━━━ Input
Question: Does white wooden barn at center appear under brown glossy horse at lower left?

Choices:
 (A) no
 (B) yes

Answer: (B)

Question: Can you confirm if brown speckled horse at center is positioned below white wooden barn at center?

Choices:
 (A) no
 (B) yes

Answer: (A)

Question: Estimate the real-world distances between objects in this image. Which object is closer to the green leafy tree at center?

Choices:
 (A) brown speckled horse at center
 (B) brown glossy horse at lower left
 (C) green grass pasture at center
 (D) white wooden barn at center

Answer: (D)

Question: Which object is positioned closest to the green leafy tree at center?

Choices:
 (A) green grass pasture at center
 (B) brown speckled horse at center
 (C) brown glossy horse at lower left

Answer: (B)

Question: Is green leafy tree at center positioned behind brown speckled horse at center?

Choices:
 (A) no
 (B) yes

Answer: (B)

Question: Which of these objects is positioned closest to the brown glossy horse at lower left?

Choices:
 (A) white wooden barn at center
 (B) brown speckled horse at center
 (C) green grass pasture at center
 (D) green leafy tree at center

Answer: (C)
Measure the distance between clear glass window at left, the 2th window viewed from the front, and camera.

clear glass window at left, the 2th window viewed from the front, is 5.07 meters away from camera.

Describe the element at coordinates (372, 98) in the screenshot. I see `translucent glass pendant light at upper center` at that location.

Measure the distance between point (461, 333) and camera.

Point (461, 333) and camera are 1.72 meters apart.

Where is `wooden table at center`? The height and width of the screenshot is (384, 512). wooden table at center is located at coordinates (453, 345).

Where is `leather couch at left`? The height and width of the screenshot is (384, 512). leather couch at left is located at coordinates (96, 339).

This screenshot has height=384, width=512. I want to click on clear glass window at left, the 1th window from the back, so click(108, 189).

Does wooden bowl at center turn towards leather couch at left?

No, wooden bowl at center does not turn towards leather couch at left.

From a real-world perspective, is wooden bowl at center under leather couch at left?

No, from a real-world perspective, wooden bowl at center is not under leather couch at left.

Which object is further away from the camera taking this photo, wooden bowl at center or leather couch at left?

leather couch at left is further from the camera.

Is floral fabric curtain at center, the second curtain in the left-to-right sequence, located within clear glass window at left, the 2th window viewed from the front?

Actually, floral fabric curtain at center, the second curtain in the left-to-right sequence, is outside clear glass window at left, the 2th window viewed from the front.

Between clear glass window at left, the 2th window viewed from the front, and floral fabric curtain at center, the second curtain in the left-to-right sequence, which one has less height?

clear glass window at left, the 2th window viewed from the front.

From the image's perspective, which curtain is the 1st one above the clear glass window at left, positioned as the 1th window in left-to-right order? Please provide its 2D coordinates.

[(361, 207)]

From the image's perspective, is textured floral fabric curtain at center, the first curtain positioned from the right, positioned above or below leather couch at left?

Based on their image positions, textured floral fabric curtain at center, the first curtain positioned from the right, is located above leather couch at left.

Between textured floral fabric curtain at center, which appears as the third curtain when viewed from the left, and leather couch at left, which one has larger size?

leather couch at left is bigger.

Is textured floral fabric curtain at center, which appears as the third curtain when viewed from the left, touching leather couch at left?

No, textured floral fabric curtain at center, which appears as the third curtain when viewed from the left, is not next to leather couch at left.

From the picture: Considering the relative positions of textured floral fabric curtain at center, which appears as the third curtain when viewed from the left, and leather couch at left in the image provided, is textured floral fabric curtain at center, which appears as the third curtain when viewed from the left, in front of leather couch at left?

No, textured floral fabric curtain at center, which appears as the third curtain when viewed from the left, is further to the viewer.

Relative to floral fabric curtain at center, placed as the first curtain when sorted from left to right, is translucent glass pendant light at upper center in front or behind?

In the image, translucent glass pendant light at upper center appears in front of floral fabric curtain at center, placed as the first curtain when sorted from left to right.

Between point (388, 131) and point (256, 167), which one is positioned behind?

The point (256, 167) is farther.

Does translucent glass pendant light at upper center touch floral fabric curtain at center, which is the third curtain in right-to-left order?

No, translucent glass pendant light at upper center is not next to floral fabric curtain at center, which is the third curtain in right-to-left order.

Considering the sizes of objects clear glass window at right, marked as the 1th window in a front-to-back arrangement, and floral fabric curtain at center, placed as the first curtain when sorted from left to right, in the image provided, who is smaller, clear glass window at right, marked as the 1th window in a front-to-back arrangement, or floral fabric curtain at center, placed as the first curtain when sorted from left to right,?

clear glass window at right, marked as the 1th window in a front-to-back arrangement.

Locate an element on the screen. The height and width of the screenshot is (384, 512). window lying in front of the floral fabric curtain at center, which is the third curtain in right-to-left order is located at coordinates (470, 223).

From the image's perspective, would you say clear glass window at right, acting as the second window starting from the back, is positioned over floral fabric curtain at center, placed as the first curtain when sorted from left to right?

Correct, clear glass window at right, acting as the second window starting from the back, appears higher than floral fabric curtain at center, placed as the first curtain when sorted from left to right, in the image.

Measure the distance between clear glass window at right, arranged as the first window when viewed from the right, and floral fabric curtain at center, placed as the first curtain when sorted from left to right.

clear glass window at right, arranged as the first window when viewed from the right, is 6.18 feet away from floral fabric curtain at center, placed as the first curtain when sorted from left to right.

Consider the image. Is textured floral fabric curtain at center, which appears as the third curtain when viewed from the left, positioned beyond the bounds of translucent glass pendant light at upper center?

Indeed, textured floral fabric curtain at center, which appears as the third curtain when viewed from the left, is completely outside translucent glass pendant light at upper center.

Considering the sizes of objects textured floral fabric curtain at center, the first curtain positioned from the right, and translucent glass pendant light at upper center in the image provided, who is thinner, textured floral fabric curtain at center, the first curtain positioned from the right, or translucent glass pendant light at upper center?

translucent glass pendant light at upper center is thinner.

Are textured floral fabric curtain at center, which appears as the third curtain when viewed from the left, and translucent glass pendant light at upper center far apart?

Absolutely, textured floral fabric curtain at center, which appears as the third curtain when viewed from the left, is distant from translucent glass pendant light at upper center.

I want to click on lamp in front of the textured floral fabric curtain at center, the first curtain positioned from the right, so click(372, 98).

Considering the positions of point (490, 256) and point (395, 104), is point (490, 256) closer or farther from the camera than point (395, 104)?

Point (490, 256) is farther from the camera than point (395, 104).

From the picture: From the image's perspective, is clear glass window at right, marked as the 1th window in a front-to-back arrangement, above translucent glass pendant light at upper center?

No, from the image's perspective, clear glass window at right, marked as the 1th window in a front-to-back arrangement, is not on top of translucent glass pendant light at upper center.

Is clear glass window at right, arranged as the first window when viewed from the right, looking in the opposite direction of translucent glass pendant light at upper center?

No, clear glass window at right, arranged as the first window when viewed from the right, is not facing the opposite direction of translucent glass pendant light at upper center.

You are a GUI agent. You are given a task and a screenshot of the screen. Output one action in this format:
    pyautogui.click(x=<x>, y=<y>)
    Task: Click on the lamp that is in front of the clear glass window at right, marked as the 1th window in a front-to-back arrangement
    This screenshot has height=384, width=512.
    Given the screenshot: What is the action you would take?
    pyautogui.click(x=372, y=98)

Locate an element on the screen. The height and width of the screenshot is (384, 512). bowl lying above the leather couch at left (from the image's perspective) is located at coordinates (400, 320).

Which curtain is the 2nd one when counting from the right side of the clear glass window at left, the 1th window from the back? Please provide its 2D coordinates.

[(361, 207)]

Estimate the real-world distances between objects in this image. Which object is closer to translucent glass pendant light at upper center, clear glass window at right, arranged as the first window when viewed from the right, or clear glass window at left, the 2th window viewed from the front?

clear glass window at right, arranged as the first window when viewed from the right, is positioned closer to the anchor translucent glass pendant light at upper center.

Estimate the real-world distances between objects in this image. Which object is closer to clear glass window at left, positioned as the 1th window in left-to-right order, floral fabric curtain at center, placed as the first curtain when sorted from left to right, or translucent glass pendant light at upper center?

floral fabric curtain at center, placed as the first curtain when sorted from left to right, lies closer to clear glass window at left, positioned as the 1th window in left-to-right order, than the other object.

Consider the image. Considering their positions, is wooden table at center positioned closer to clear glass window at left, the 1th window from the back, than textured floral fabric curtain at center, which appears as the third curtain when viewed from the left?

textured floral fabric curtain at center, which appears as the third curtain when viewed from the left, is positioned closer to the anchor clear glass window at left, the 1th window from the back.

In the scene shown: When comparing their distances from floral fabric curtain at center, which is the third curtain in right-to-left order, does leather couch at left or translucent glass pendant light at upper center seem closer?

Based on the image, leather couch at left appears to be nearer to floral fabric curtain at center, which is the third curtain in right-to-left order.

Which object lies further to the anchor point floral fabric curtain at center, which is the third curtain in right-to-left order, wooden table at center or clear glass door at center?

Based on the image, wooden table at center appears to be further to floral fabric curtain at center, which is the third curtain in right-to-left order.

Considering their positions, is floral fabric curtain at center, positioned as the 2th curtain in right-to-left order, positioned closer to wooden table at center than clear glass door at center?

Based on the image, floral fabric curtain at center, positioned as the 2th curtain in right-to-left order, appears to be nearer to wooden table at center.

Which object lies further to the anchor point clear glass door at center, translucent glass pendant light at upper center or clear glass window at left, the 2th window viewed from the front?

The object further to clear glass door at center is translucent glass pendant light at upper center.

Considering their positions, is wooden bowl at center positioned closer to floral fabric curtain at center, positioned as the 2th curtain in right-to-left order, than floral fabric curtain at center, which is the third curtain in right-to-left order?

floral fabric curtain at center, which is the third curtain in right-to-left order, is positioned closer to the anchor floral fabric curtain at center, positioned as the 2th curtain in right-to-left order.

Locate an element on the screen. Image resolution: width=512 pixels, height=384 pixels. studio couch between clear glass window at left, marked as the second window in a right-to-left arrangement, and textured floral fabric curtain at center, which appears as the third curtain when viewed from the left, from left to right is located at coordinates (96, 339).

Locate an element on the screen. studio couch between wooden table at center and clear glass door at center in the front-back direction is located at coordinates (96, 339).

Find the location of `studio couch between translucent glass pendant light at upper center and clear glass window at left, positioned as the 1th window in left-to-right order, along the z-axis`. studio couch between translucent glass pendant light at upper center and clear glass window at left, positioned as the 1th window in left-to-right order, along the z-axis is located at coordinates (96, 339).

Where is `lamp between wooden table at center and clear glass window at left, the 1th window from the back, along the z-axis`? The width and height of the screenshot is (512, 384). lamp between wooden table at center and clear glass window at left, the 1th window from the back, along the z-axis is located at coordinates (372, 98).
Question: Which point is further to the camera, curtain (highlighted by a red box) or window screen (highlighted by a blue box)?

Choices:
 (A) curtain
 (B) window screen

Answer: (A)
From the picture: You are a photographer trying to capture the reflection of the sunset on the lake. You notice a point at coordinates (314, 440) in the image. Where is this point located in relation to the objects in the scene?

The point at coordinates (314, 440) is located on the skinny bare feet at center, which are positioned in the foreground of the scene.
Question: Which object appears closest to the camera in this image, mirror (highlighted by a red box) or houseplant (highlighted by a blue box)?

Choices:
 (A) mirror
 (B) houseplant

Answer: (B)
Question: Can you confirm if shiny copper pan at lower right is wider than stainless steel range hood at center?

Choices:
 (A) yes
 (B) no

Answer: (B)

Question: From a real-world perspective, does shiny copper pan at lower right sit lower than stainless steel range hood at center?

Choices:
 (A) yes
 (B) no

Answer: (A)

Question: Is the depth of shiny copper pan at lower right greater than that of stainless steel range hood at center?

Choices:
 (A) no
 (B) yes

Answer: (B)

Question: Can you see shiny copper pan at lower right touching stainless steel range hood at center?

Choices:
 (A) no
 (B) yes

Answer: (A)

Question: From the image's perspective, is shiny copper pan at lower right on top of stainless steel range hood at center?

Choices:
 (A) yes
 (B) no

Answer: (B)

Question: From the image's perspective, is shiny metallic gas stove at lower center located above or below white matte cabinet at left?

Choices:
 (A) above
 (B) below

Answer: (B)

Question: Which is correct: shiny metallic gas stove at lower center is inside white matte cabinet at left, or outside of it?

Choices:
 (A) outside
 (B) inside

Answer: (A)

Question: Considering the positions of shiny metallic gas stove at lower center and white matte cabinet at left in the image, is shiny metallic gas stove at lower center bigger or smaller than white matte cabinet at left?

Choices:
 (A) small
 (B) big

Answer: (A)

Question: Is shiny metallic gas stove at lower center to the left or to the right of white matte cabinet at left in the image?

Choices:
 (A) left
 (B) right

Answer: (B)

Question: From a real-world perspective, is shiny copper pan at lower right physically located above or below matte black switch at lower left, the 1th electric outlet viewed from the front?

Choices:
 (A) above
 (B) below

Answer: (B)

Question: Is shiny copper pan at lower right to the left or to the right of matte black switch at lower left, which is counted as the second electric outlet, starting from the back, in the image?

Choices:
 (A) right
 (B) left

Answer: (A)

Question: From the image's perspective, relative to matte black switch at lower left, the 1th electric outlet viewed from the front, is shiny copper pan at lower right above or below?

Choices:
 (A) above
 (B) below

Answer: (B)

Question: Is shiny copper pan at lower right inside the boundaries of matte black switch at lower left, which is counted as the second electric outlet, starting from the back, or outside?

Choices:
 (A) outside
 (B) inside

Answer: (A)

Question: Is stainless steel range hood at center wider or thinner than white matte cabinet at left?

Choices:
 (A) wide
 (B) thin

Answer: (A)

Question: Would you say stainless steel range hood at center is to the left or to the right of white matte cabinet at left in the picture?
━━━━━━
To be done:
Write out again the lines from the one with "Based on the image, leather" up to and including the one with "Considering their positions, is wooden bowl", with "wooden table" changed to "oak table" and nothing else altered.

Result below:
Based on the image, leather couch at left appears to be nearer to floral fabric curtain at center, which is the third curtain in right-to-left order.

Which object lies further to the anchor point floral fabric curtain at center, which is the third curtain in right-to-left order, oak table at center or clear glass door at center?

Based on the image, oak table at center appears to be further to floral fabric curtain at center, which is the third curtain in right-to-left order.

Considering their positions, is floral fabric curtain at center, positioned as the 2th curtain in right-to-left order, positioned closer to oak table at center than clear glass door at center?

Based on the image, floral fabric curtain at center, positioned as the 2th curtain in right-to-left order, appears to be nearer to oak table at center.

Which object lies further to the anchor point clear glass door at center, translucent glass pendant light at upper center or clear glass window at left, the 2th window viewed from the front?

The object further to clear glass door at center is translucent glass pendant light at upper center.

Considering their positions, is wooden bowl at center positioned closer to floral fabric curtain at center, positioned as the 2th curtain in right-to-left order, than floral fabric curtain at center, which is the third curtain in right-to-left order?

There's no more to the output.